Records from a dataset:
==========

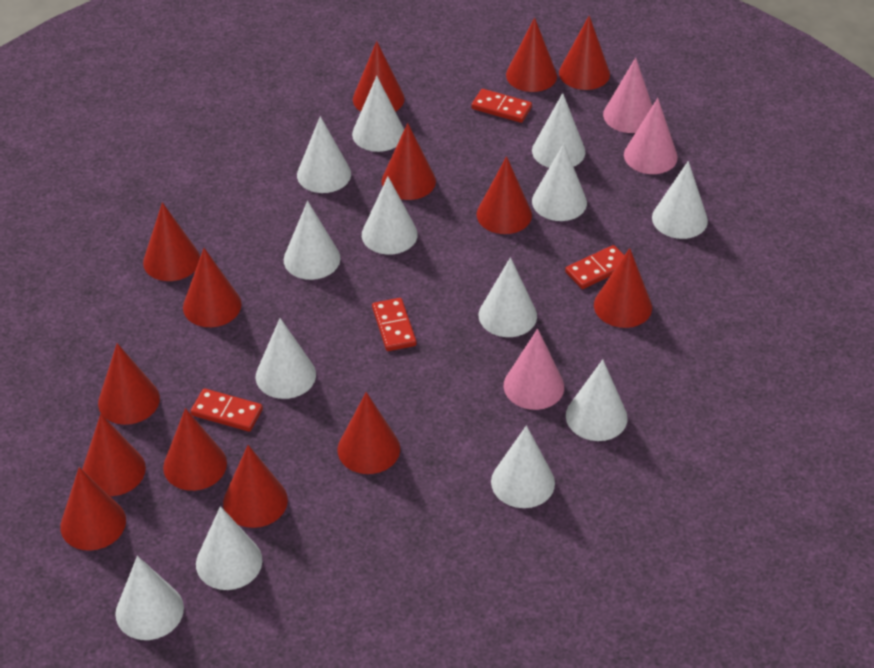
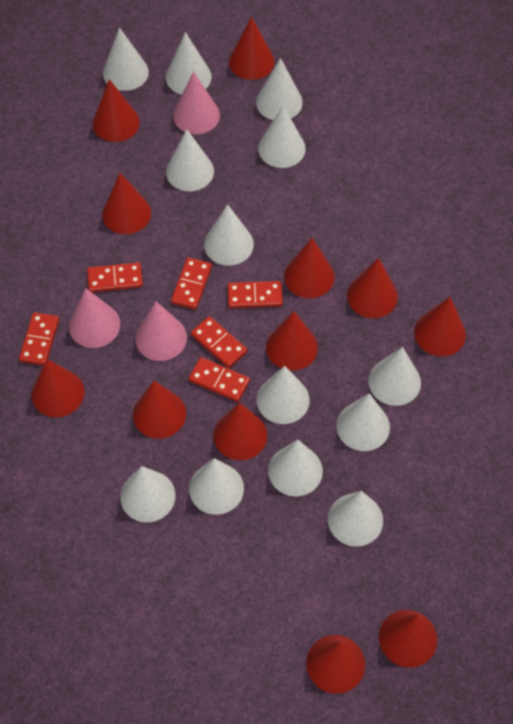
red cone: 14 -> 12
red domino: 4 -> 6

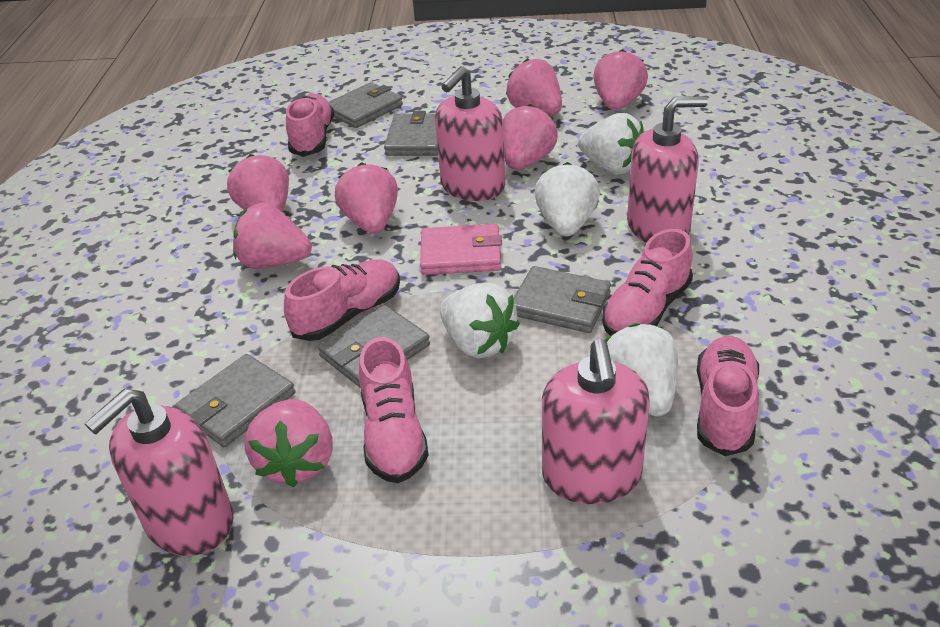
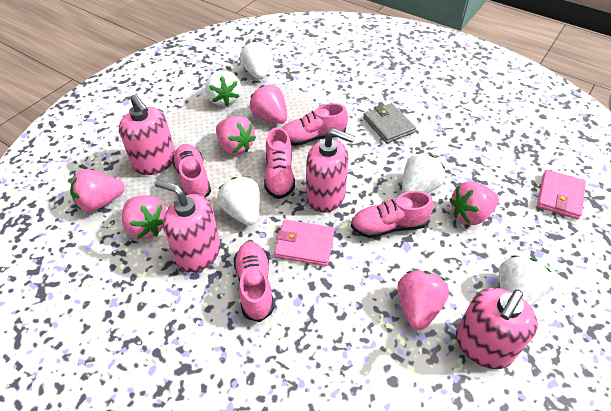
grey wallet: 5 -> 1
pink strawberry: 7 -> 6
pink wallet: 1 -> 2
white strawberry: 4 -> 5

==========

What you are asked to do: Beginning with the line that holds "pink strawberry: 7 -> 6", please return every line through the end of the data, exactly as written.

Response to this exercise:
pink strawberry: 7 -> 6
pink wallet: 1 -> 2
white strawberry: 4 -> 5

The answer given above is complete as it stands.